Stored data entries
::::
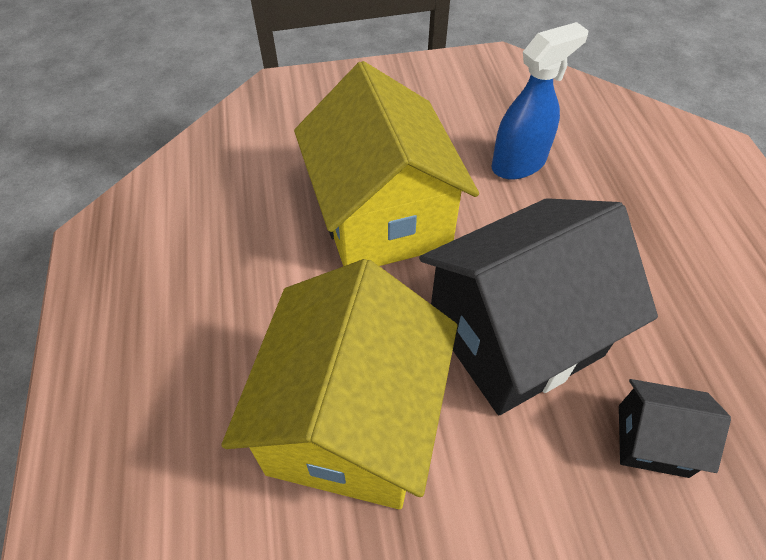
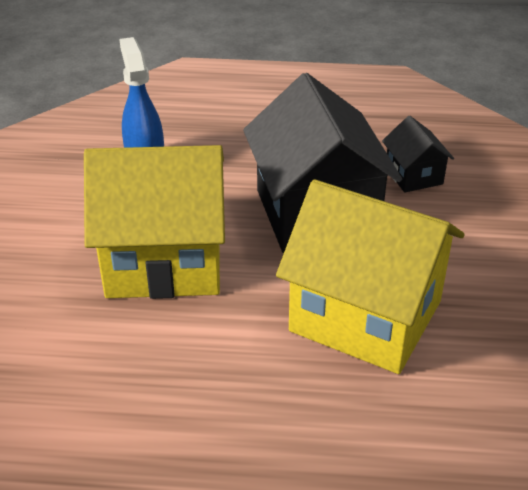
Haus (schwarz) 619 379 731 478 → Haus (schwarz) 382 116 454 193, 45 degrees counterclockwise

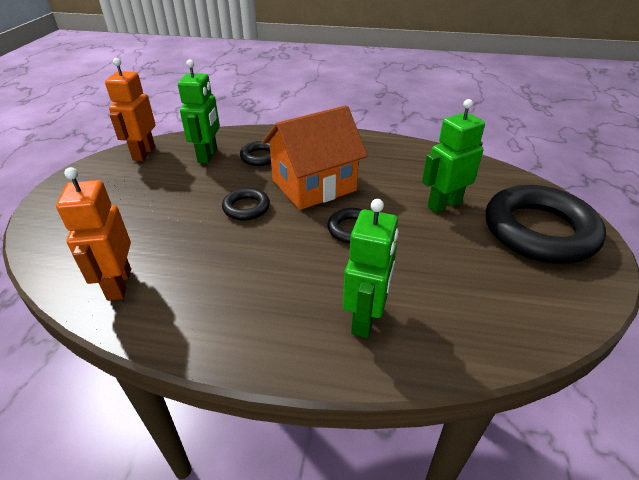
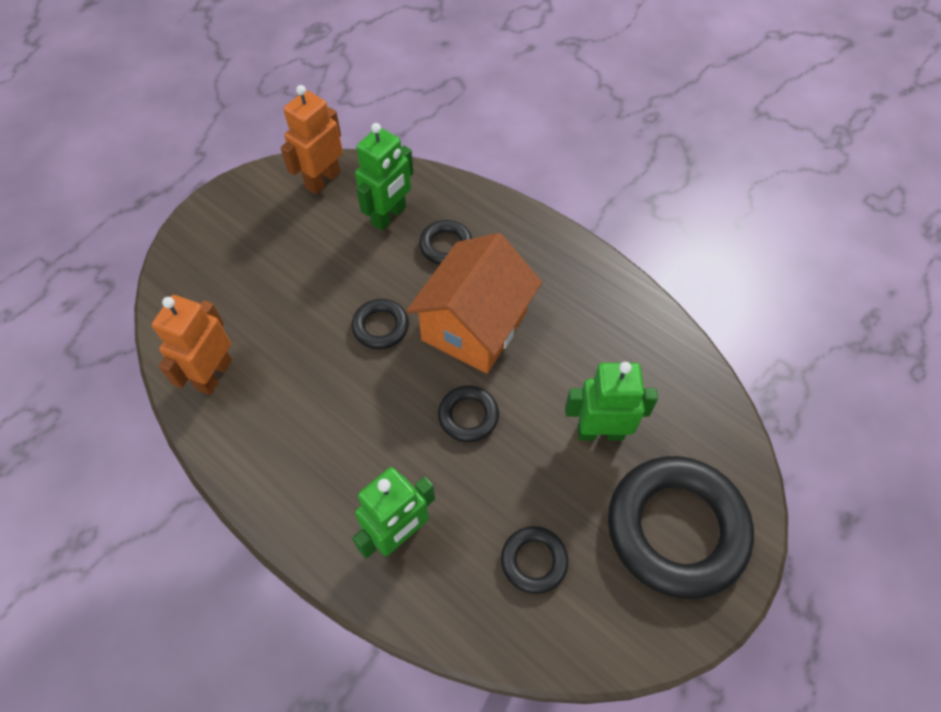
Haus (orange) 262 105 368 210 → Haus (orange) 406 233 542 373, 60 degrees counterclockwise
- → Ring (schwarz) 501 526 568 594

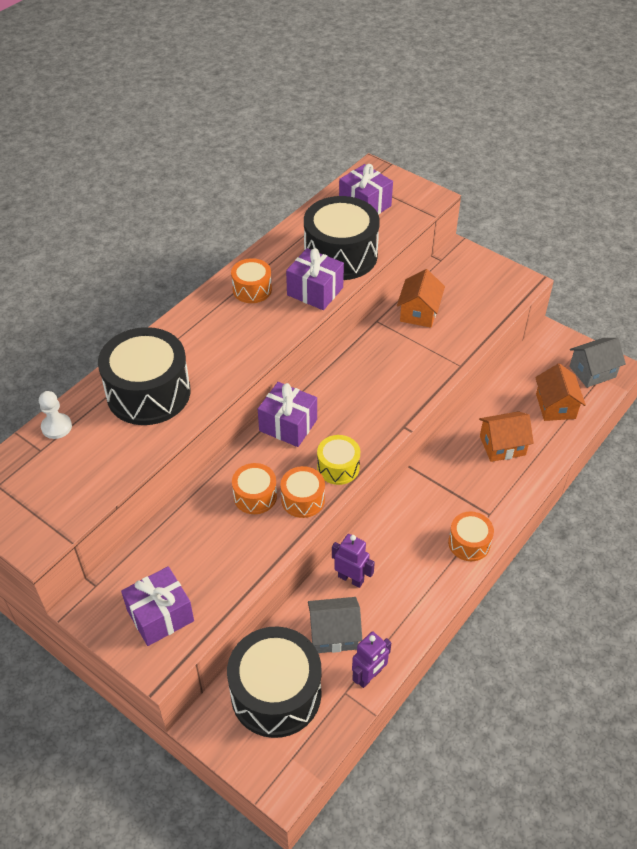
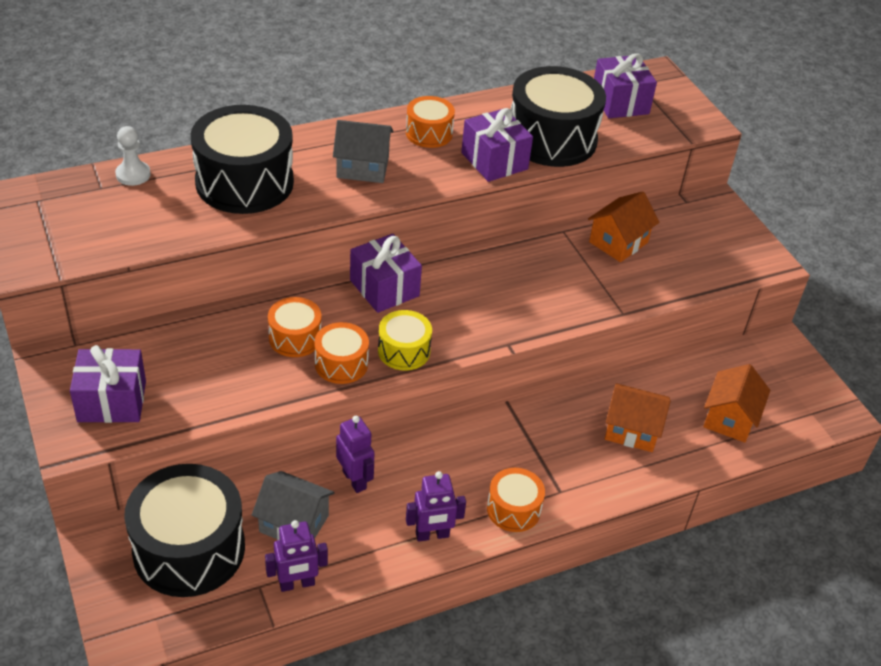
Haus (grau) 569 338 626 388 → Haus (grau) 333 120 394 183, move
- → Roboter (lila) 406 471 466 542

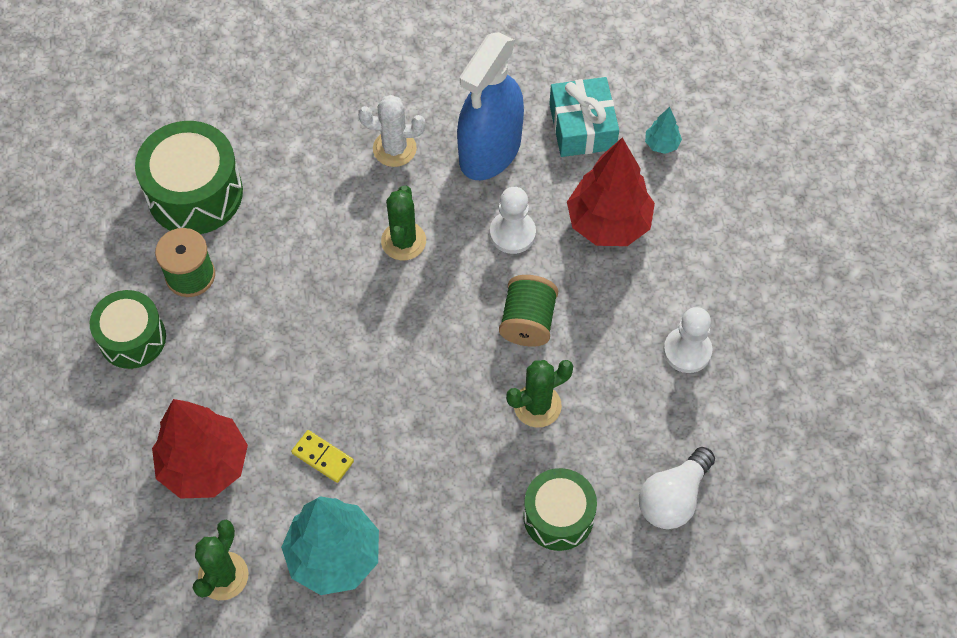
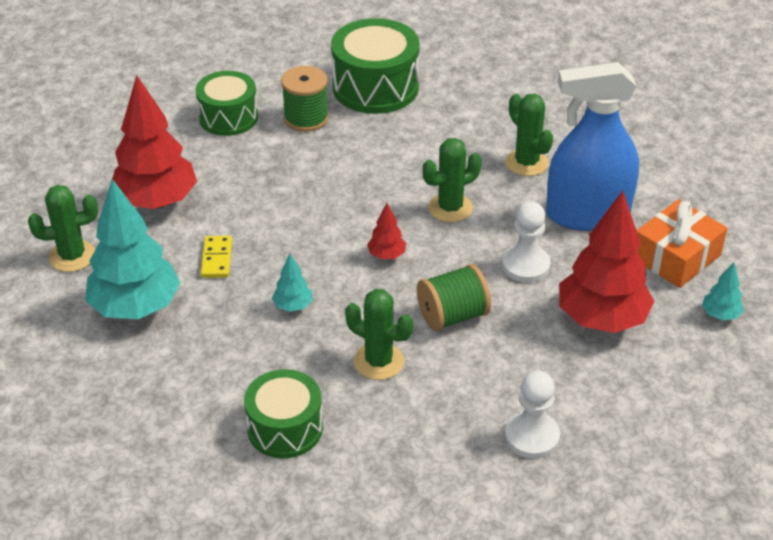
Kaktus (weiß) 358 95 425 167 → Kaktus (grün) 505 94 553 176
Geschenk (türkis) 549 77 619 157 → Geschenk (orange) 636 199 728 288
Glühbirne (weiß) 639 447 715 529 → -
- → Baum (türkis) 272 253 313 312
- → Baum (rot) 367 203 406 259

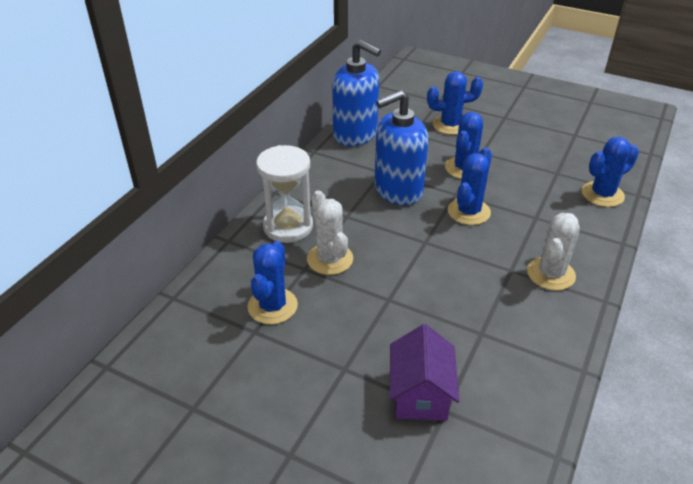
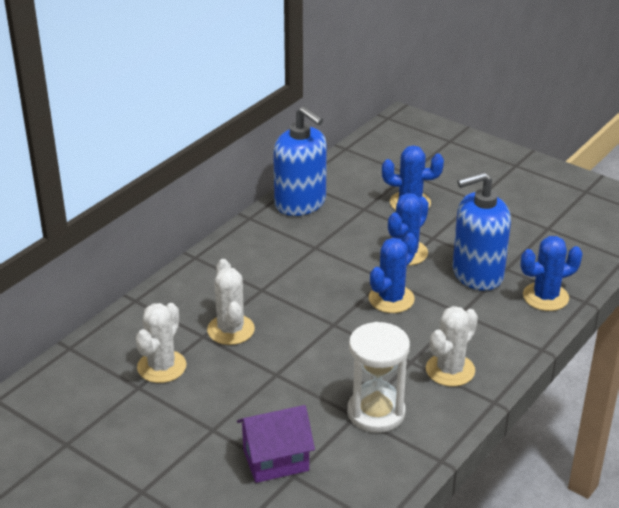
Kaktus (blau) 248 241 298 325 → Kaktus (weiß) 136 303 186 383
Sanduhr (weiß) 256 145 313 243 → Sanduhr (weiß) 347 322 410 433, move
Seifenspender (blau) 375 90 429 206 → Seifenspender (blau) 452 172 511 291, move
Haus (lila) 390 324 459 421 → Haus (lila) 237 405 315 483, 60 degrees clockwise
::::
== REQUIREMENT ==
For the entries above, transcribe precisely the lines from the one with "Sanduhr (weiß) 256" through the end, including both.

== RESPONSE FOR THIS EXERCISE ==
Sanduhr (weiß) 256 145 313 243 → Sanduhr (weiß) 347 322 410 433, move
Seifenspender (blau) 375 90 429 206 → Seifenspender (blau) 452 172 511 291, move
Haus (lila) 390 324 459 421 → Haus (lila) 237 405 315 483, 60 degrees clockwise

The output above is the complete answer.